[Opening Data for review section]

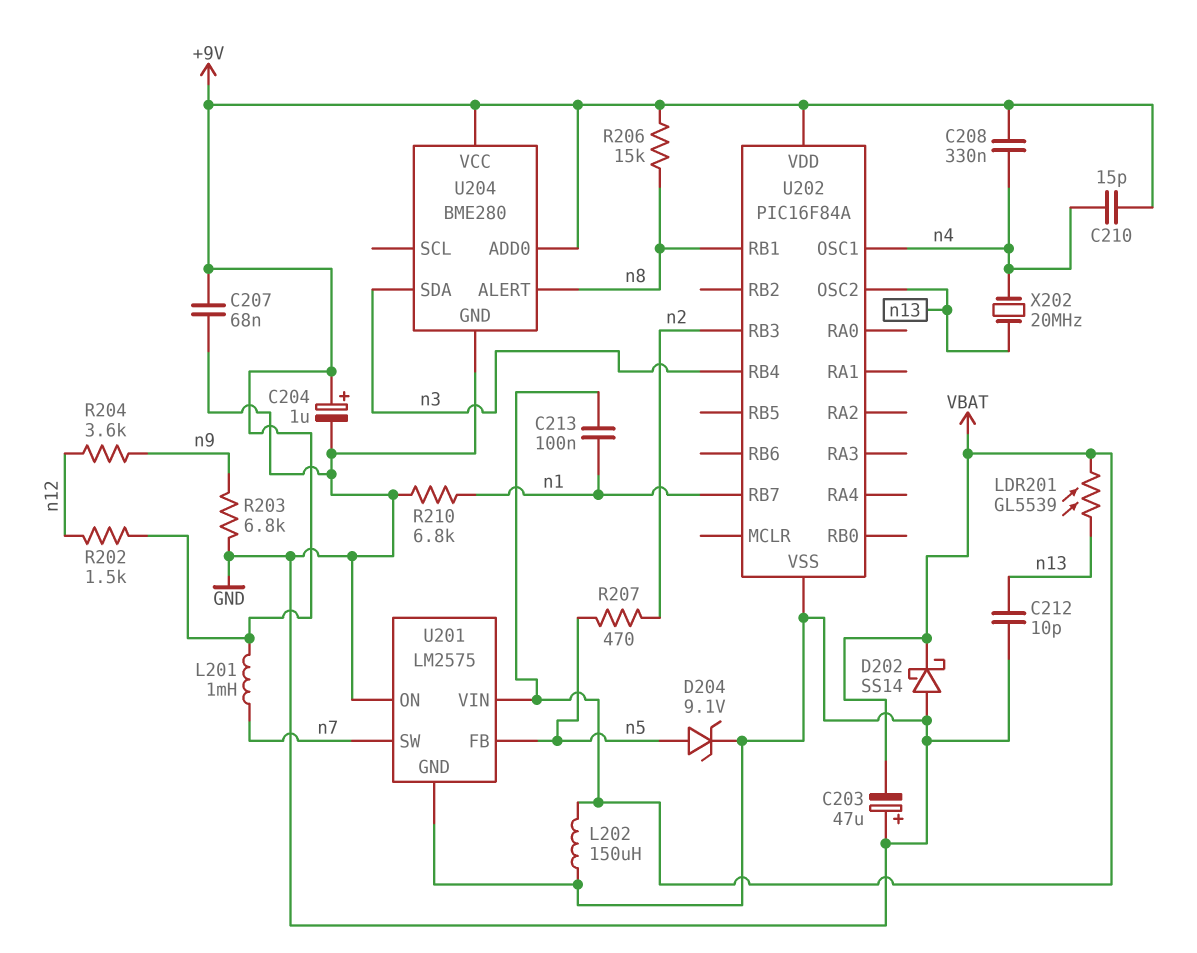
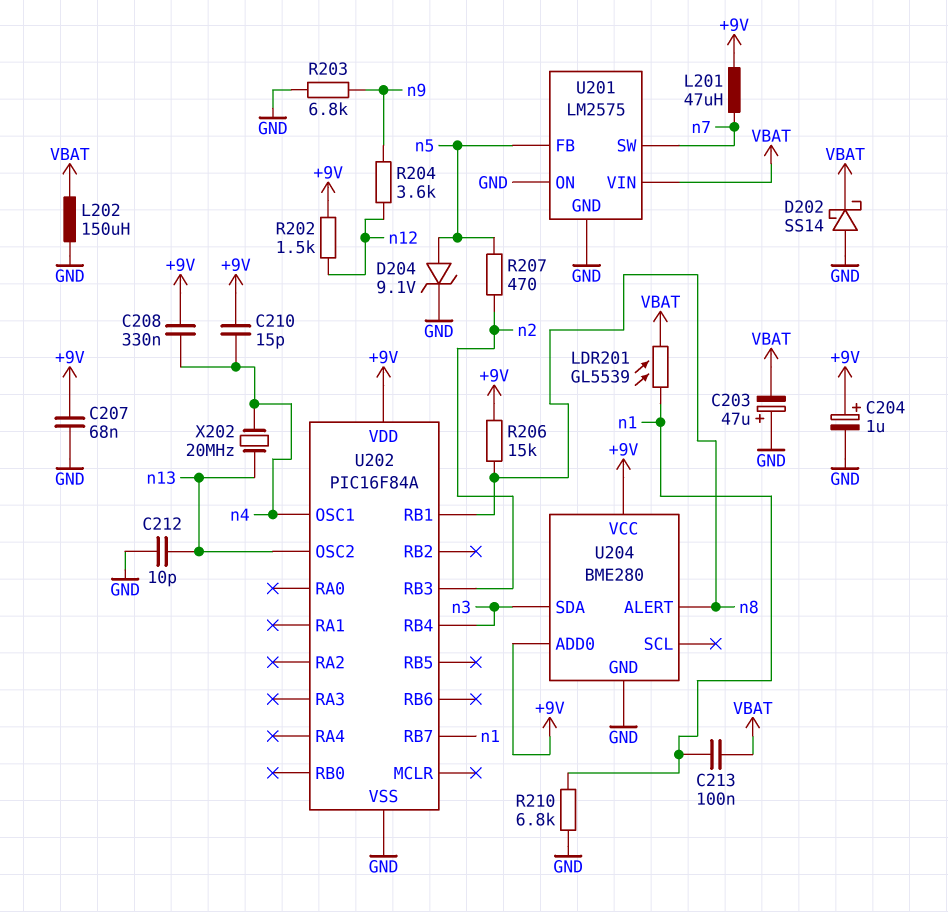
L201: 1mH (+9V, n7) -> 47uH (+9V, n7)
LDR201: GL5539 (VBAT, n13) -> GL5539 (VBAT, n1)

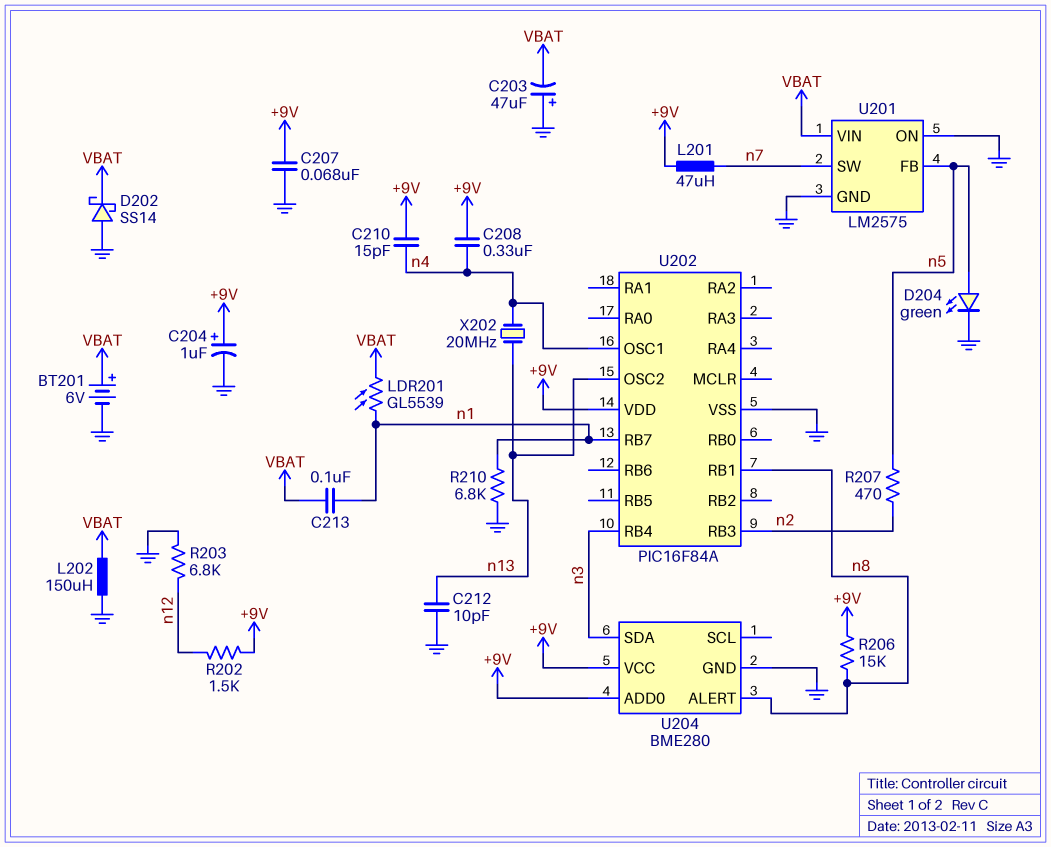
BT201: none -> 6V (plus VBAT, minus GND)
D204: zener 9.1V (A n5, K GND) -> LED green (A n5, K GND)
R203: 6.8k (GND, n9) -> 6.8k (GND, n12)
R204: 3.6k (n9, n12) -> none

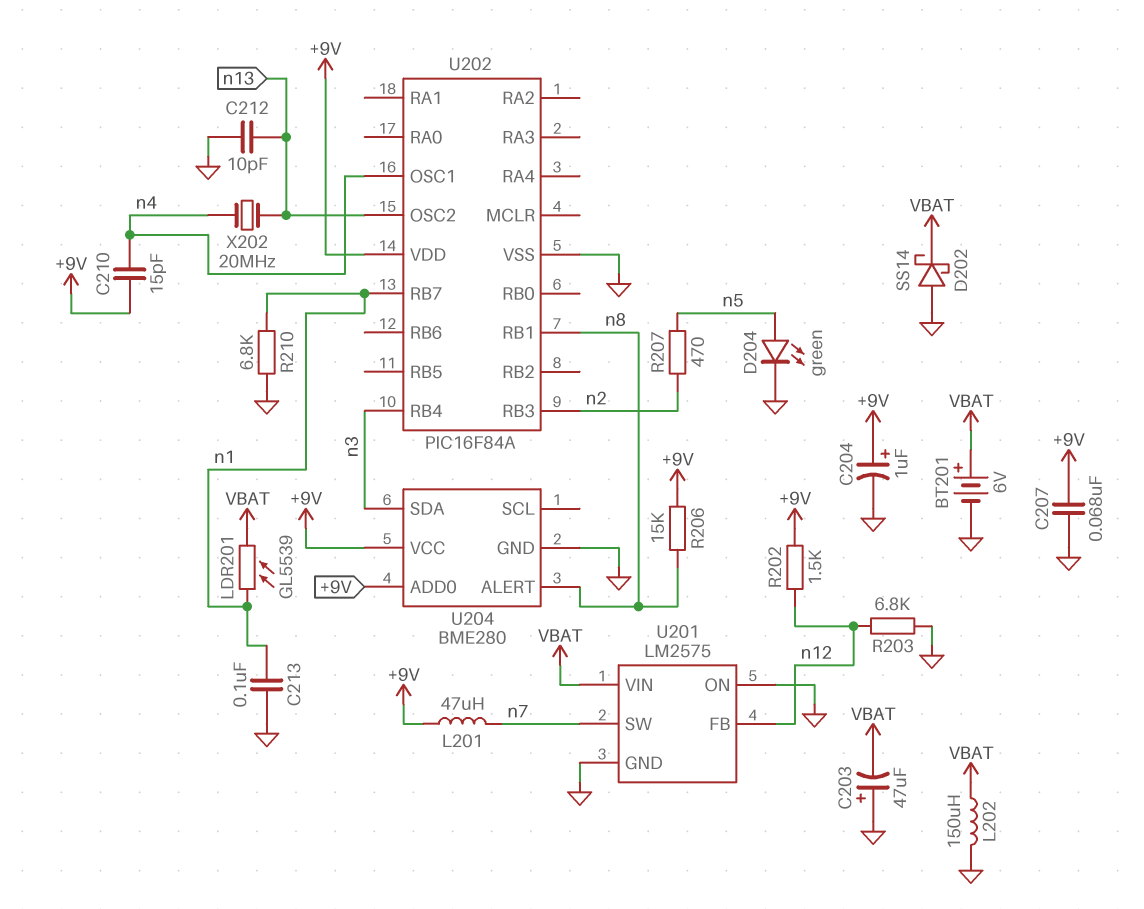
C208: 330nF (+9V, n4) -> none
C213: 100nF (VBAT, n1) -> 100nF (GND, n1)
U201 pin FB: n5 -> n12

[Closing Data for review section]
[Opening Data for review section]

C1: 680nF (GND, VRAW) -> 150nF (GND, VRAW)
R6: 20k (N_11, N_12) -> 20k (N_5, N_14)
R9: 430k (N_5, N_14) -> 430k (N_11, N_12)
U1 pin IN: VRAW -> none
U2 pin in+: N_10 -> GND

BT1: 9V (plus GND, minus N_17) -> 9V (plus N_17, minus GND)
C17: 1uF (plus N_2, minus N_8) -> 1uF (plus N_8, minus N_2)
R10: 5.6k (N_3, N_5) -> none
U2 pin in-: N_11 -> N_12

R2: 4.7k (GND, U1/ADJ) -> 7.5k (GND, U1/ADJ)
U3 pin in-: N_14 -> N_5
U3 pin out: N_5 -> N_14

[Closing Data for review section]
[Opening Data for review section]

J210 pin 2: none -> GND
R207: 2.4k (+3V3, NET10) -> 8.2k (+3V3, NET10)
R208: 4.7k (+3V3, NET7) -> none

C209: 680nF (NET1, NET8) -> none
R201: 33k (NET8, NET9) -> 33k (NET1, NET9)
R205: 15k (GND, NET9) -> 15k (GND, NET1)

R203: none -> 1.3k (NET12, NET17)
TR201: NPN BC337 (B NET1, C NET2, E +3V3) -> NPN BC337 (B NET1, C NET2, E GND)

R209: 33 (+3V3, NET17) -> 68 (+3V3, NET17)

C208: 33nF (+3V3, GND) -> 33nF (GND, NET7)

[Closing Data for review section]

- Task item: Output only the stretch above from the line with "L201: 1mH (+9V, n7) -> 47uH (+9V, n7)" through the line with "U201 pin FB: n5 -> n12", reproduced exactly. Exclude pictures.

- Task answer:
L201: 1mH (+9V, n7) -> 47uH (+9V, n7)
LDR201: GL5539 (VBAT, n13) -> GL5539 (VBAT, n1)

BT201: none -> 6V (plus VBAT, minus GND)
D204: zener 9.1V (A n5, K GND) -> LED green (A n5, K GND)
R203: 6.8k (GND, n9) -> 6.8k (GND, n12)
R204: 3.6k (n9, n12) -> none

C208: 330nF (+9V, n4) -> none
C213: 100nF (VBAT, n1) -> 100nF (GND, n1)
U201 pin FB: n5 -> n12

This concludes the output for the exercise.